WHAT IS BEING ASKED — An exact transcript is needed of the material below, beginning at the line that contains "none -> purple round brick L4 level 3" and continuing through its last line; nothing else should appear.

DATA SUPPLIED —
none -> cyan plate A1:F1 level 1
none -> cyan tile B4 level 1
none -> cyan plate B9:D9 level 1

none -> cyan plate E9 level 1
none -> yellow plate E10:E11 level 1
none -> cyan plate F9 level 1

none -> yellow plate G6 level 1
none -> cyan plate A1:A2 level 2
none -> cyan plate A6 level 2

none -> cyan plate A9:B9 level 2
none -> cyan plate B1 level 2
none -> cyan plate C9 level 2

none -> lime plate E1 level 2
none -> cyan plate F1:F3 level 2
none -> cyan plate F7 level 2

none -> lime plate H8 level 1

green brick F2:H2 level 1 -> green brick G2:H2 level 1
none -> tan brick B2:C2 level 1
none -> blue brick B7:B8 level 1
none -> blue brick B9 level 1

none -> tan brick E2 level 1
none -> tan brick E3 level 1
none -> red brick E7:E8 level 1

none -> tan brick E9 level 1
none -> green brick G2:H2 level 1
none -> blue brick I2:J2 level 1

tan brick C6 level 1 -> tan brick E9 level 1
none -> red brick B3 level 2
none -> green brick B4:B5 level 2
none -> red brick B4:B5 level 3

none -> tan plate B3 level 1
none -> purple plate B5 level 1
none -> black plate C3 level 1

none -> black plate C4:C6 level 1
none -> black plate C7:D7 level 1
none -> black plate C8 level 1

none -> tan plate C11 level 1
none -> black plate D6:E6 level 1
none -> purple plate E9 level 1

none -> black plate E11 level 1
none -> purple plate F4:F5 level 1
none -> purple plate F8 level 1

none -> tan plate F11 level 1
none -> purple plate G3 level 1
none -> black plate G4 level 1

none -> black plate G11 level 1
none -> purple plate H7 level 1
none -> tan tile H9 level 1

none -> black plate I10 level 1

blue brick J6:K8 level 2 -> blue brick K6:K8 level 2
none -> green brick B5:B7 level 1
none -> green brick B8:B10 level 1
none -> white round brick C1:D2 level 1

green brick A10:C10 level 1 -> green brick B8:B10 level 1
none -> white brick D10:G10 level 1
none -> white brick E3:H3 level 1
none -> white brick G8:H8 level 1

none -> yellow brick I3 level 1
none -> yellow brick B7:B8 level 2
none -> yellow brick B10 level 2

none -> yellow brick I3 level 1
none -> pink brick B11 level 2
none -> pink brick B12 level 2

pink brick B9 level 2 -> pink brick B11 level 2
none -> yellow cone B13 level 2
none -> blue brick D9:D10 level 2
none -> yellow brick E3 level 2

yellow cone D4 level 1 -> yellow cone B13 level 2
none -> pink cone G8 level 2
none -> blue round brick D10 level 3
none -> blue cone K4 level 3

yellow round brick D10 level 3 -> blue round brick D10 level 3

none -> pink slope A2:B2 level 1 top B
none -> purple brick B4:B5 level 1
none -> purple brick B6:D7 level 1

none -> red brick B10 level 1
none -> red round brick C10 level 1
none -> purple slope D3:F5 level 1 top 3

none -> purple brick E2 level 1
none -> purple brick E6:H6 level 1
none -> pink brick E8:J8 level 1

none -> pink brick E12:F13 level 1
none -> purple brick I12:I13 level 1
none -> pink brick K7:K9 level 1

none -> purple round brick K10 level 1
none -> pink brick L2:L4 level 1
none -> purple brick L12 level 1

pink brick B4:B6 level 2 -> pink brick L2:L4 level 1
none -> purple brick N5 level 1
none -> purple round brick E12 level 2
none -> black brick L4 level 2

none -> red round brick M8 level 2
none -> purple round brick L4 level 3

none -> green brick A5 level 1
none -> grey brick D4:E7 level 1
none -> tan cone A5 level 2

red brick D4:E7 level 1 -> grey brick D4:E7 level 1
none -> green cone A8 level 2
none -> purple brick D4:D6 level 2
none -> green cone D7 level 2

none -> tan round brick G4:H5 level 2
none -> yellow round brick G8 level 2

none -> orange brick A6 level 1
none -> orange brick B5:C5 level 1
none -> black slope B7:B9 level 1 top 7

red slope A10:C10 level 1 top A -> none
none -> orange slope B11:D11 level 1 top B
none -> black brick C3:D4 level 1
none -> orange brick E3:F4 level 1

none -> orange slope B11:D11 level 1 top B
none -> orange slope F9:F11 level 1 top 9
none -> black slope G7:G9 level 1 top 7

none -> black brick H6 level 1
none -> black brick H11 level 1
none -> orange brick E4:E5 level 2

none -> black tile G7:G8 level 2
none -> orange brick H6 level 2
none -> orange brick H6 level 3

RESULT OF THIS TASK —
none -> purple round brick L4 level 3

none -> green brick A5 level 1
none -> grey brick D4:E7 level 1
none -> tan cone A5 level 2

red brick D4:E7 level 1 -> grey brick D4:E7 level 1
none -> green cone A8 level 2
none -> purple brick D4:D6 level 2
none -> green cone D7 level 2

none -> tan round brick G4:H5 level 2
none -> yellow round brick G8 level 2

none -> orange brick A6 level 1
none -> orange brick B5:C5 level 1
none -> black slope B7:B9 level 1 top 7

red slope A10:C10 level 1 top A -> none
none -> orange slope B11:D11 level 1 top B
none -> black brick C3:D4 level 1
none -> orange brick E3:F4 level 1

none -> orange slope B11:D11 level 1 top B
none -> orange slope F9:F11 level 1 top 9
none -> black slope G7:G9 level 1 top 7

none -> black brick H6 level 1
none -> black brick H11 level 1
none -> orange brick E4:E5 level 2

none -> black tile G7:G8 level 2
none -> orange brick H6 level 2
none -> orange brick H6 level 3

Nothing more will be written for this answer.